### Exercise prompt
Below are the data; count the lines with the string "calculadora" in them and give that number only.

### Listed entries
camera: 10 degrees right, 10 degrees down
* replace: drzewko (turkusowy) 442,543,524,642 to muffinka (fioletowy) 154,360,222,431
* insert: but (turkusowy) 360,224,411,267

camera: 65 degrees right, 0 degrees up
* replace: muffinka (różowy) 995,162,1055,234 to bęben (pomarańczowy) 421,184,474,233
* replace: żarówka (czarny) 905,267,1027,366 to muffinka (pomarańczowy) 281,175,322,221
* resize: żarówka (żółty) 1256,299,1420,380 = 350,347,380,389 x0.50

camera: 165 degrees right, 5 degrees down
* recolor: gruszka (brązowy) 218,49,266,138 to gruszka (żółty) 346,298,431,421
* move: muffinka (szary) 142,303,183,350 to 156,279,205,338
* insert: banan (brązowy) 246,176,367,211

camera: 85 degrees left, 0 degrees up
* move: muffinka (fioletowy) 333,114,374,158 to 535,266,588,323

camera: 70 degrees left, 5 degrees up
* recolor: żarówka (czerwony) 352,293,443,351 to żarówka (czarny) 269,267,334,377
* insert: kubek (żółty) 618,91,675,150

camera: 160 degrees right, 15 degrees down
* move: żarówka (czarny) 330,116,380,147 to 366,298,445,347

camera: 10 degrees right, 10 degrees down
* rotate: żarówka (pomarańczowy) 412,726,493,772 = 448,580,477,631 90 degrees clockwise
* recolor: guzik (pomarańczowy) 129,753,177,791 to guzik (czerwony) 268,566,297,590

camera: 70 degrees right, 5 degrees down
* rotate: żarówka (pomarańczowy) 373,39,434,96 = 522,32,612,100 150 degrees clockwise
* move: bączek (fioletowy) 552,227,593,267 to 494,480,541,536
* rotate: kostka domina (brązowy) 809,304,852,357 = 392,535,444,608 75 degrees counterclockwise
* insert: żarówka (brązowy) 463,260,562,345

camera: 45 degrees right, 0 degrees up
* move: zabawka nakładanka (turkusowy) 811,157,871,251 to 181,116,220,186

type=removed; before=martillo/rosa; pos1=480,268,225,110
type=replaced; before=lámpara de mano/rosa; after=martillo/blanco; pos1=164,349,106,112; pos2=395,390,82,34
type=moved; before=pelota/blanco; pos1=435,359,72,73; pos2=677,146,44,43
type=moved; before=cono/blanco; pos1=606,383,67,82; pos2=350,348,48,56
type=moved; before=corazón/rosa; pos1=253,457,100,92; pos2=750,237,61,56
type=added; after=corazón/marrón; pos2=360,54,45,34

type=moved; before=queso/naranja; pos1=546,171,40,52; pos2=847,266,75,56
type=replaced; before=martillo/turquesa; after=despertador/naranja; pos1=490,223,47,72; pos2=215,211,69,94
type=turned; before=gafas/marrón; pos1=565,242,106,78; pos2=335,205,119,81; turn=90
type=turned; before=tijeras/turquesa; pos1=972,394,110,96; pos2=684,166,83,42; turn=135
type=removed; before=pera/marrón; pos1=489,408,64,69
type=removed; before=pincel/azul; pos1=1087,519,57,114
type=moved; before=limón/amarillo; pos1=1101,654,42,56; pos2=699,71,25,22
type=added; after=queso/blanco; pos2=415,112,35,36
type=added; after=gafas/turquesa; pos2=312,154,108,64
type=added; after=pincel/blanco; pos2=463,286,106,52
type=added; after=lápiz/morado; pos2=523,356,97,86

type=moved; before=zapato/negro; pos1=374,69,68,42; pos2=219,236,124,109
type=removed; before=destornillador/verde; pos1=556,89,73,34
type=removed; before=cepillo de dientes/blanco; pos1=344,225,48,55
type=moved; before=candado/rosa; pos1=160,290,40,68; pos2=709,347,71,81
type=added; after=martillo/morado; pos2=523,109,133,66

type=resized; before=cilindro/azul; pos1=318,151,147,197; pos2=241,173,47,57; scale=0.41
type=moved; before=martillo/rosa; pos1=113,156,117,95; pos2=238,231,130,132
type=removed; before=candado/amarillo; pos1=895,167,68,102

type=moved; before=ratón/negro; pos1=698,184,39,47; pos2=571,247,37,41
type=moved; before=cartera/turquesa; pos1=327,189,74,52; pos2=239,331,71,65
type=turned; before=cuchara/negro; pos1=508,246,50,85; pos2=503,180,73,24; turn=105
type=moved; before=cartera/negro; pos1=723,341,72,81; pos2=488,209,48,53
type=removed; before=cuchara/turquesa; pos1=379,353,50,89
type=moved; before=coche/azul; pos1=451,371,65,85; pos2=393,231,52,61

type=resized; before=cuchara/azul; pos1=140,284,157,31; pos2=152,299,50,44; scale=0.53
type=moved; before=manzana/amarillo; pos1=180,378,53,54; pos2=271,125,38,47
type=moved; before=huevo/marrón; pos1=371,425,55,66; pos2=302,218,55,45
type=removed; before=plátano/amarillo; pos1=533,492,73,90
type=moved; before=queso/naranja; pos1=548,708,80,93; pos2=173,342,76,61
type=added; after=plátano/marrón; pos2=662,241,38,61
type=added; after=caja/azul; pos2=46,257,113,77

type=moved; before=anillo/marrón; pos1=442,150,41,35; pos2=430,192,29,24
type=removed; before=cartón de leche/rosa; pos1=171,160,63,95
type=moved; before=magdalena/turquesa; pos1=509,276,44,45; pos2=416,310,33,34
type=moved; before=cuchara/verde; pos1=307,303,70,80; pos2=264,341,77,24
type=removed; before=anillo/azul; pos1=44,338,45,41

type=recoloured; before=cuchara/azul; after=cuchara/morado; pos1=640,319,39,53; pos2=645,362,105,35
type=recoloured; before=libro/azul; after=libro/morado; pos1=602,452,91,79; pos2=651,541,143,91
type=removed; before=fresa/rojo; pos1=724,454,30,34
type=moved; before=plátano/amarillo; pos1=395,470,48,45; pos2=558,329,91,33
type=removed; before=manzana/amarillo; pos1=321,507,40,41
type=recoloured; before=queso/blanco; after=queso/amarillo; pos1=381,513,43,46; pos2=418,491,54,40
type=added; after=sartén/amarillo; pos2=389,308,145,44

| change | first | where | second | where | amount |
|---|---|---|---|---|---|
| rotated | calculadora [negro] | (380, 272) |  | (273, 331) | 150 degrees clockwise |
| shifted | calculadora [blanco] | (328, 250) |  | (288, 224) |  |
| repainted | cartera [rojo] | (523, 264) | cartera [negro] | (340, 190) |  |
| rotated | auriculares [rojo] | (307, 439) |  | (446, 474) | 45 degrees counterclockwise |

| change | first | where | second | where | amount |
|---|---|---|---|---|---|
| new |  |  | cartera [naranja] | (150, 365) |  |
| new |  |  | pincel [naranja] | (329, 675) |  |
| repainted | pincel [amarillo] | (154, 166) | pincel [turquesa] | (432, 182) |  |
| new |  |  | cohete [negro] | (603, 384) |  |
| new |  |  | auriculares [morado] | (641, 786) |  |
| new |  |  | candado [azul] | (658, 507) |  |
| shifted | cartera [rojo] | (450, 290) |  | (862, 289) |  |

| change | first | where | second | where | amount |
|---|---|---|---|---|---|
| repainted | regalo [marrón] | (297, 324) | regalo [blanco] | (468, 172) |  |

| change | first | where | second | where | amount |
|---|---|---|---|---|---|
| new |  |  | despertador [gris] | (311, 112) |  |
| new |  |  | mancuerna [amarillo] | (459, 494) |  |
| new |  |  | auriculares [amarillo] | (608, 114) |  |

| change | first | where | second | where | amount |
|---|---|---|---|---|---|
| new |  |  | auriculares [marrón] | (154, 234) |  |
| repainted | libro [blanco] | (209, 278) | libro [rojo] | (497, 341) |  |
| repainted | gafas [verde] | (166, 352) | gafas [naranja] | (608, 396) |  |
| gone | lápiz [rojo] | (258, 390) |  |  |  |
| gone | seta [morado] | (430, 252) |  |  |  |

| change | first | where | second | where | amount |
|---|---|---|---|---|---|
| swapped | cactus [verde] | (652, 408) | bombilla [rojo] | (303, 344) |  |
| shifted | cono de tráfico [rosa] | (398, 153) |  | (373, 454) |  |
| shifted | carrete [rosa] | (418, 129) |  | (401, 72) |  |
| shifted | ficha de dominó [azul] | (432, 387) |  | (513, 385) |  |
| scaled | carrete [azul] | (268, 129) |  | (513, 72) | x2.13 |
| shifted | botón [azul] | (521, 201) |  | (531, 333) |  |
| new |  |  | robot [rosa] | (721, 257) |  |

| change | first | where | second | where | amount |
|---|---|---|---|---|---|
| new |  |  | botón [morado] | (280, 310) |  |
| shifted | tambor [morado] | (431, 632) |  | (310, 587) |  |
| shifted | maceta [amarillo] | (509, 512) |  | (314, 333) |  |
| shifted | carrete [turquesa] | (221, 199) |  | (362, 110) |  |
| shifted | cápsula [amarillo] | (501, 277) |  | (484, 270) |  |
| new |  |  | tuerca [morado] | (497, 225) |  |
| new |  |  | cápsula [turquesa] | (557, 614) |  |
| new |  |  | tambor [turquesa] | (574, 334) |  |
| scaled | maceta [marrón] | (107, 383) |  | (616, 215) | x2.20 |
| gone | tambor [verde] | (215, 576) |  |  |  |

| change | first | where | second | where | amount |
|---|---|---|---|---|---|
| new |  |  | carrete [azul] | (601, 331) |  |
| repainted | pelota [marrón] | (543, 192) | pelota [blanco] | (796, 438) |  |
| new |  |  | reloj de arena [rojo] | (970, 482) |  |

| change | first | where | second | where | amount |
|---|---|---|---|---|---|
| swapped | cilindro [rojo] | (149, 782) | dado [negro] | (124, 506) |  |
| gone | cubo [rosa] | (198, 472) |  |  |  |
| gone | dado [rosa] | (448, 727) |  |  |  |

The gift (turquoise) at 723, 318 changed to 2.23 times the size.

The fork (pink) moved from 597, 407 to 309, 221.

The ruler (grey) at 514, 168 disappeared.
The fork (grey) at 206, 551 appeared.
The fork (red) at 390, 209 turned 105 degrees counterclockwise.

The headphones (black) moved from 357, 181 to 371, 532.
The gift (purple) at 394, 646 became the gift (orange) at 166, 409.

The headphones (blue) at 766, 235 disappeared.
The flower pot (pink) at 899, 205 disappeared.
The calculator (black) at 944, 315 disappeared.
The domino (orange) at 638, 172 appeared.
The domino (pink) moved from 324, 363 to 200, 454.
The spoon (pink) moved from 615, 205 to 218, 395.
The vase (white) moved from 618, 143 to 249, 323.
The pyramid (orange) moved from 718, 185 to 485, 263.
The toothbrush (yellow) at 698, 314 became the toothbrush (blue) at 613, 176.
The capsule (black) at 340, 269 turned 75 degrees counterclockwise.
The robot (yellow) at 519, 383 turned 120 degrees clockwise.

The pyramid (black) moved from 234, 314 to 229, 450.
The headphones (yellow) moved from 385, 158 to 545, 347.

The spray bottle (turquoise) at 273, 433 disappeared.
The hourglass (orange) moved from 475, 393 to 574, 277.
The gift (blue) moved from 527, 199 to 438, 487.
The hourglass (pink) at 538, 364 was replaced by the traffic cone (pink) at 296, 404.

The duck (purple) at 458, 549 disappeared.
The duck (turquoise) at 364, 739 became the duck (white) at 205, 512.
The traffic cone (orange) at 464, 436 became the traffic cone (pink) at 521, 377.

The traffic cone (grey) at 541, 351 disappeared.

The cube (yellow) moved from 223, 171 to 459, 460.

### Exercise solution
2